### Task item
Report each line of the records below that uses the word "pink".

===== Study material

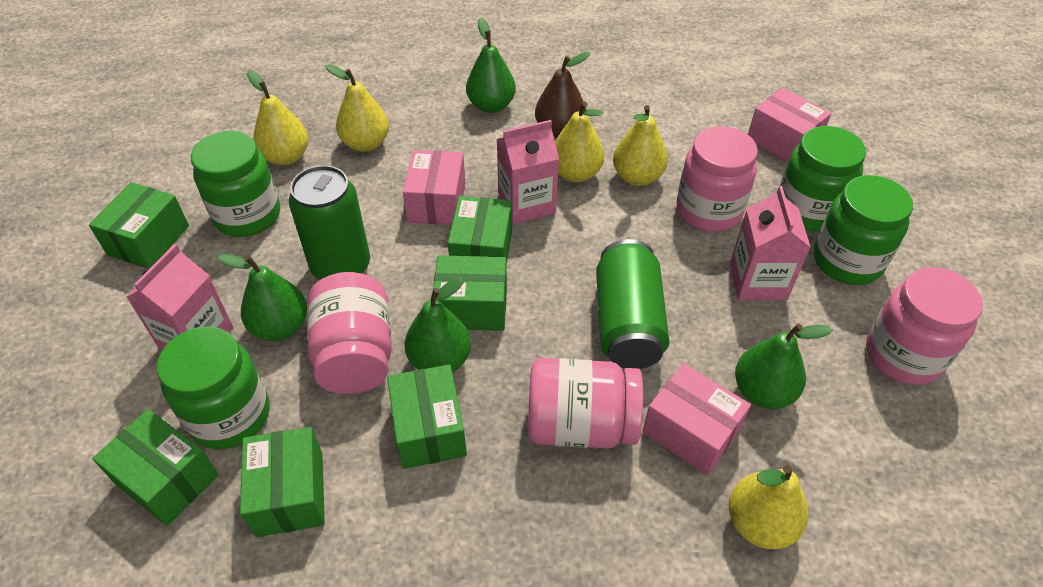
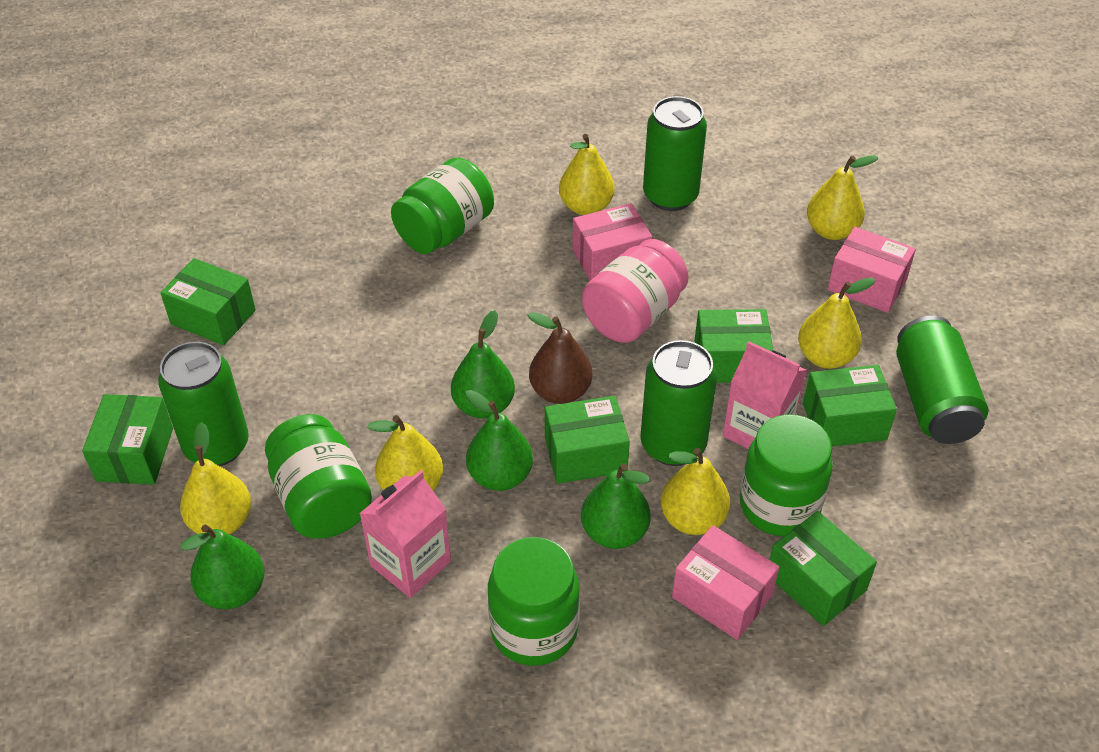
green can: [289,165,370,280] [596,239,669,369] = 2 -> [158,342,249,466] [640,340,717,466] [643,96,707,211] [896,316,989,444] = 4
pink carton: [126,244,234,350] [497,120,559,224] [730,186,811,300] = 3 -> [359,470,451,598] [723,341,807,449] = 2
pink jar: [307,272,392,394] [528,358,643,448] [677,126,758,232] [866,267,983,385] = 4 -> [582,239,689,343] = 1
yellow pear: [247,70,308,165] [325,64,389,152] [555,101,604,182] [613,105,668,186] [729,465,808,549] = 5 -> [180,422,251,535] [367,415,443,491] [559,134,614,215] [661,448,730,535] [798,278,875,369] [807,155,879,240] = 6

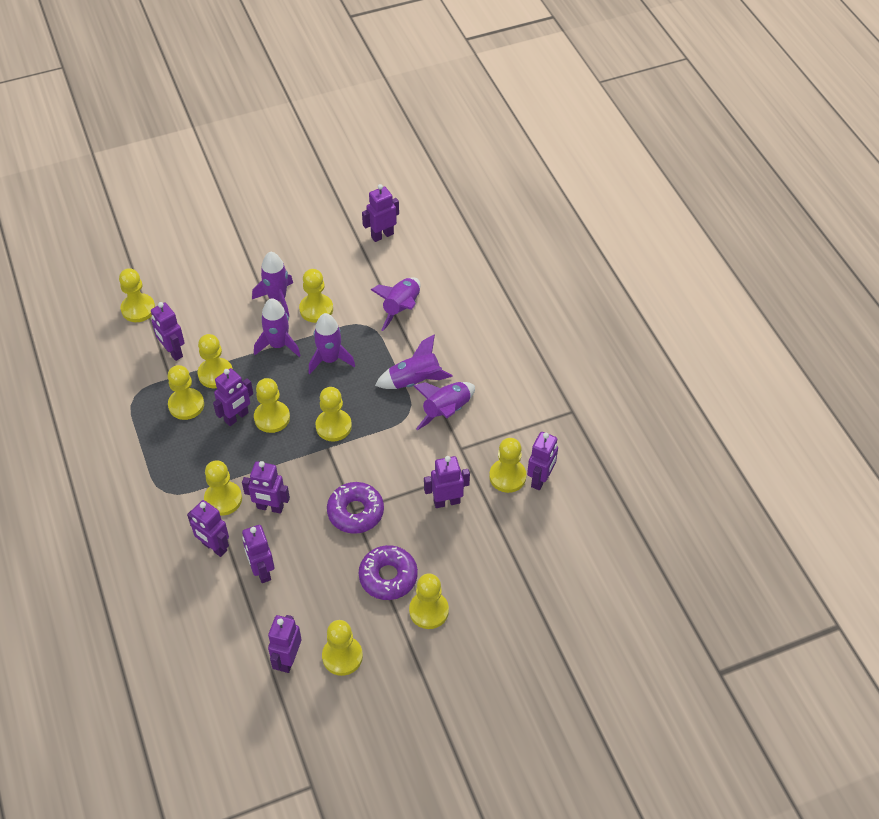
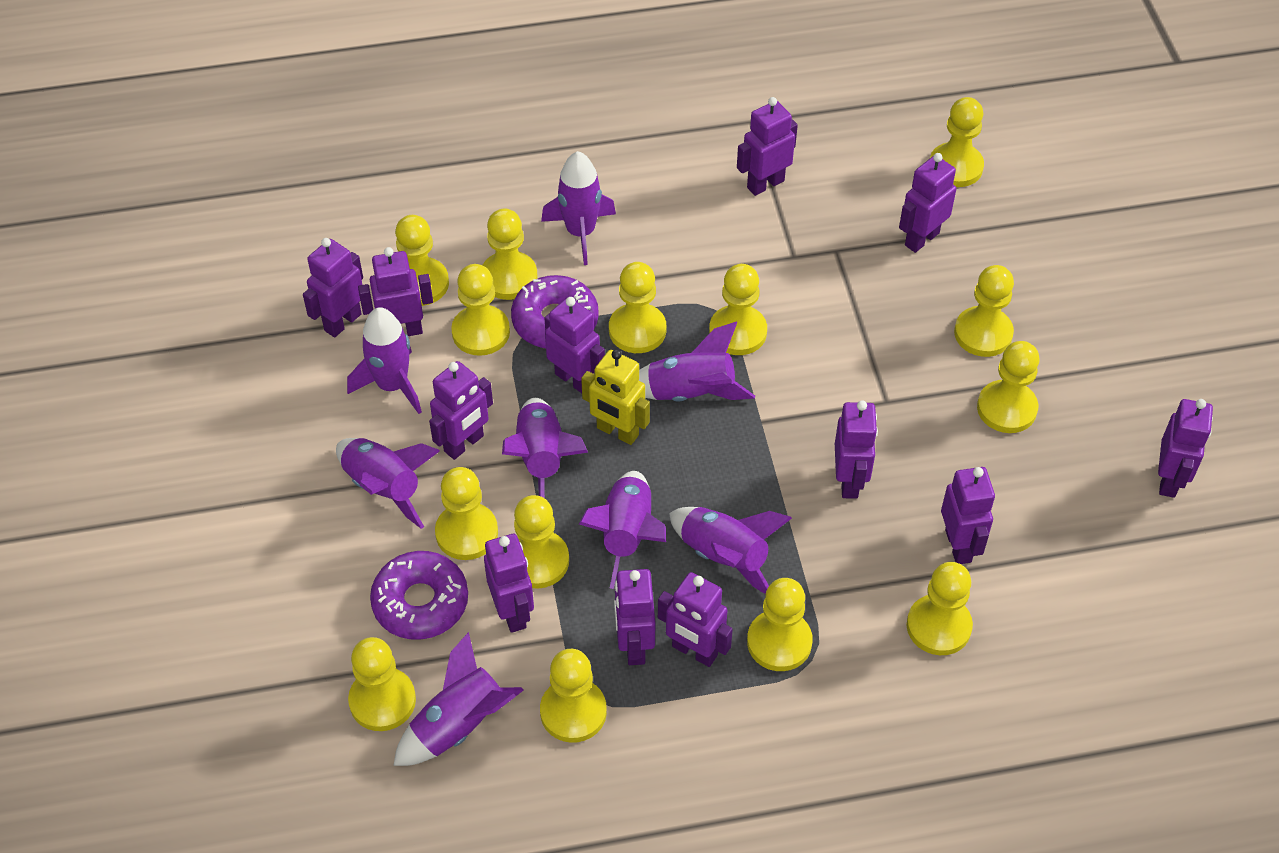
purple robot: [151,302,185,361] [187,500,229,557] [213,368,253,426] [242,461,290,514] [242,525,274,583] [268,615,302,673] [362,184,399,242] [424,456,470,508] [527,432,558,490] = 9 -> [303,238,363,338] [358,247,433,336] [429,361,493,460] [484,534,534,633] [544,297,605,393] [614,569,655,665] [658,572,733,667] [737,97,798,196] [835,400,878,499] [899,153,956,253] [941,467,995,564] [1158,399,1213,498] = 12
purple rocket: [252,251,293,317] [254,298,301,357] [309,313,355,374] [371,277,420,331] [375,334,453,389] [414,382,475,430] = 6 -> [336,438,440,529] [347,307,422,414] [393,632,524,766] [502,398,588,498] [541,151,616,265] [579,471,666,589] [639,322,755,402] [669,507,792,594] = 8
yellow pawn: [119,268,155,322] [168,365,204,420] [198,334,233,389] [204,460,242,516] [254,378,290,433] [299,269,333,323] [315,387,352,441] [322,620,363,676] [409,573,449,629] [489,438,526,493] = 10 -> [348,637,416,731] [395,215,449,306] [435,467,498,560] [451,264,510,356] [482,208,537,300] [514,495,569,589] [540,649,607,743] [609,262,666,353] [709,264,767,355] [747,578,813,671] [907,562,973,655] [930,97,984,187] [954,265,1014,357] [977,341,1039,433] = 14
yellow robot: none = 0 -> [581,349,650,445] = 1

==========
===== Study material

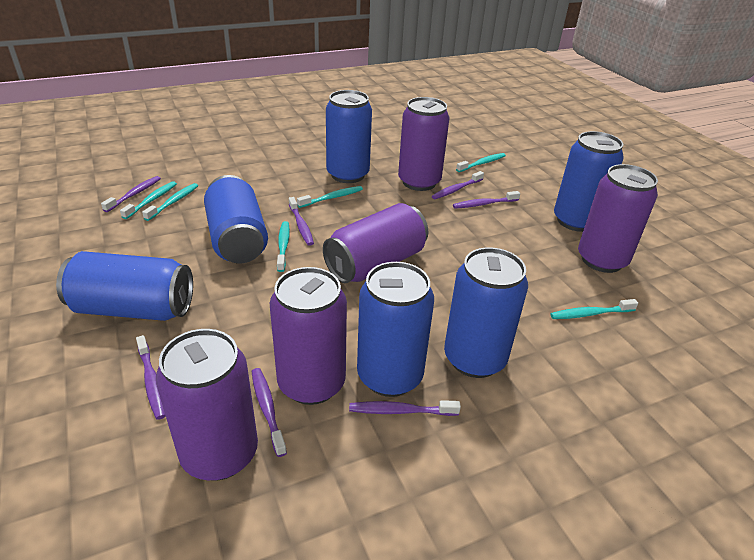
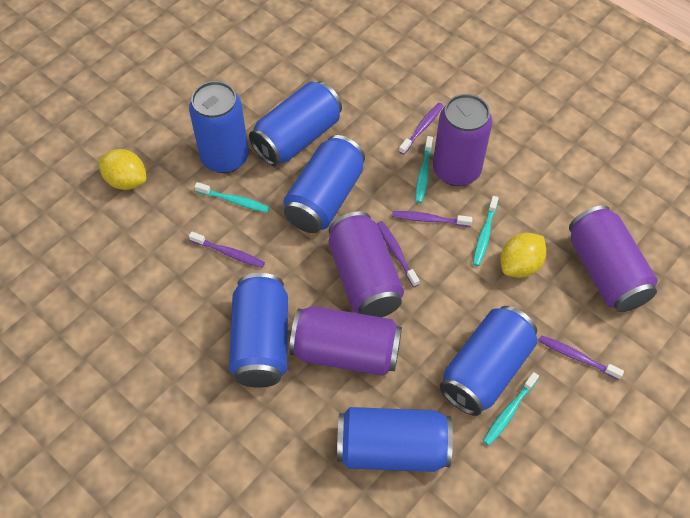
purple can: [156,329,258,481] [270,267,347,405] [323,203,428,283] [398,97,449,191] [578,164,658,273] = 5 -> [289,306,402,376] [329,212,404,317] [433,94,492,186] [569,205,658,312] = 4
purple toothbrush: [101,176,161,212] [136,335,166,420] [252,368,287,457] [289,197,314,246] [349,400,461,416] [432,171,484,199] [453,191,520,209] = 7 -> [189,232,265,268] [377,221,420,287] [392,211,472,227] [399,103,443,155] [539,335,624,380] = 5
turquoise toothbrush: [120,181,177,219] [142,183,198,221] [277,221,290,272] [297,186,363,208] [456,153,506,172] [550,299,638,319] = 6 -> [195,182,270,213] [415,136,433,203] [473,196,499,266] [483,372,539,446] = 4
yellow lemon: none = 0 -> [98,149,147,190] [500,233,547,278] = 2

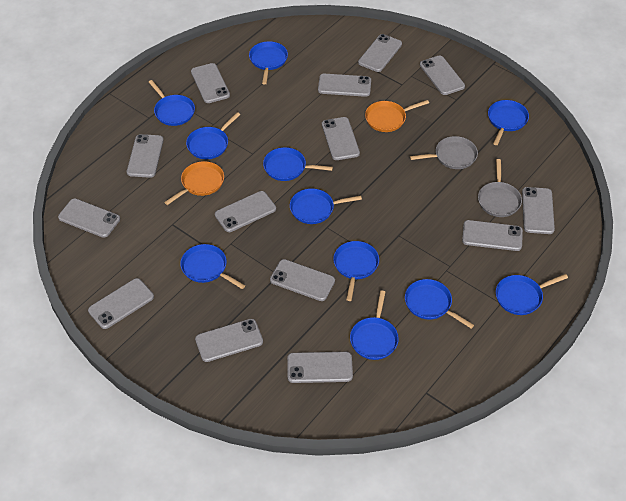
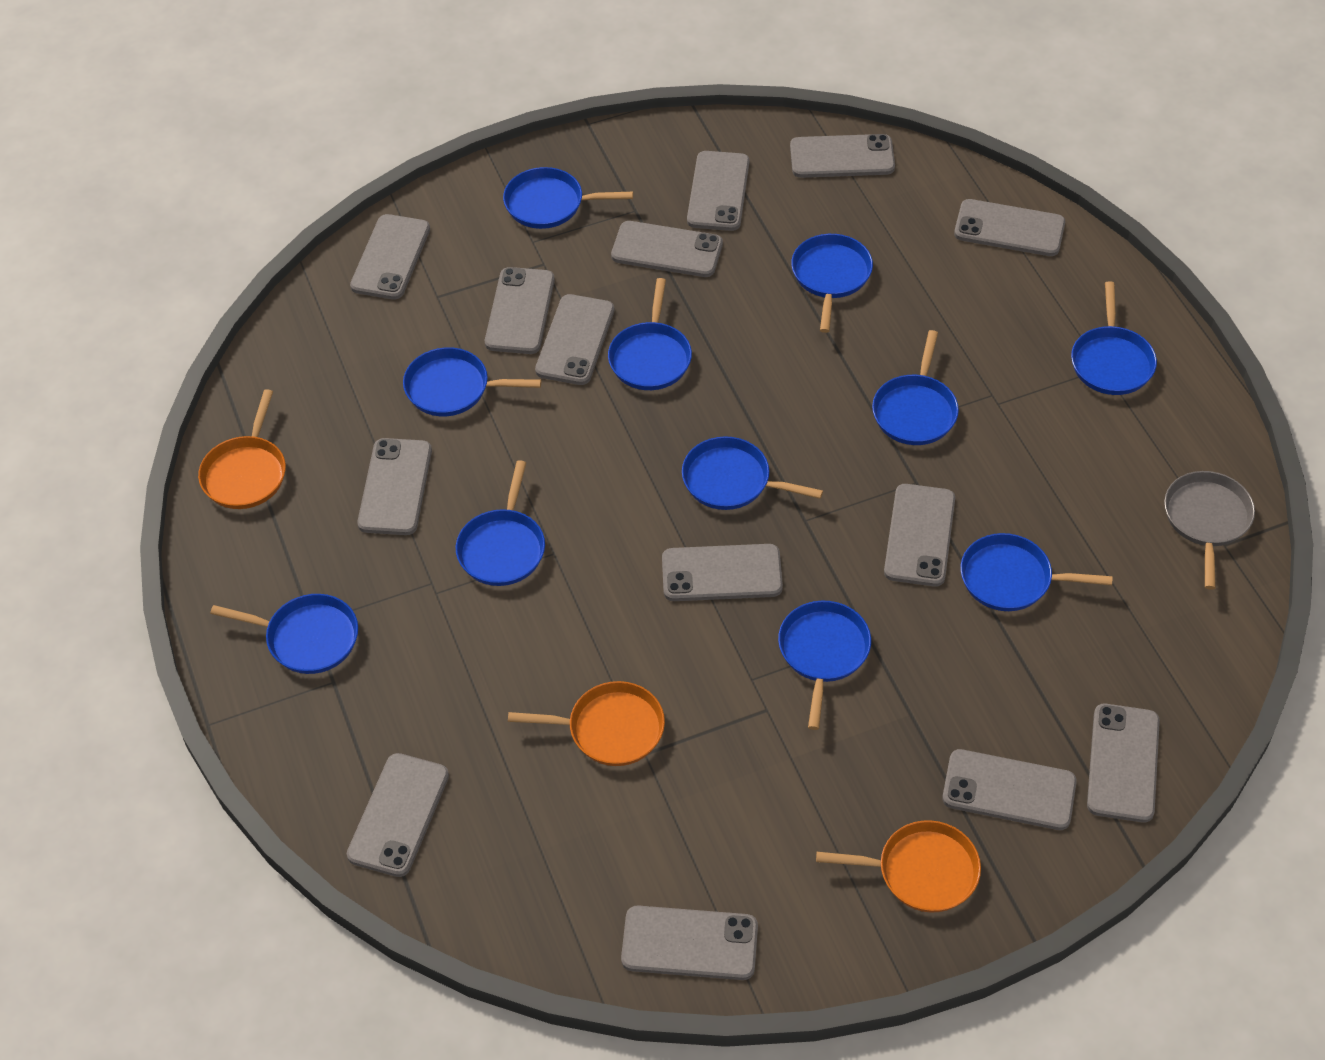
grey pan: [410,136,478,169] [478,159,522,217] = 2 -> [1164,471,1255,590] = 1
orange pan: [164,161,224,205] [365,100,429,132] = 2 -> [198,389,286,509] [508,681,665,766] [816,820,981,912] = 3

==========

### Written solution
pink carton: [126,244,234,350] [497,120,559,224] [730,186,811,300] = 3 -> [359,470,451,598] [723,341,807,449] = 2
pink jar: [307,272,392,394] [528,358,643,448] [677,126,758,232] [866,267,983,385] = 4 -> [582,239,689,343] = 1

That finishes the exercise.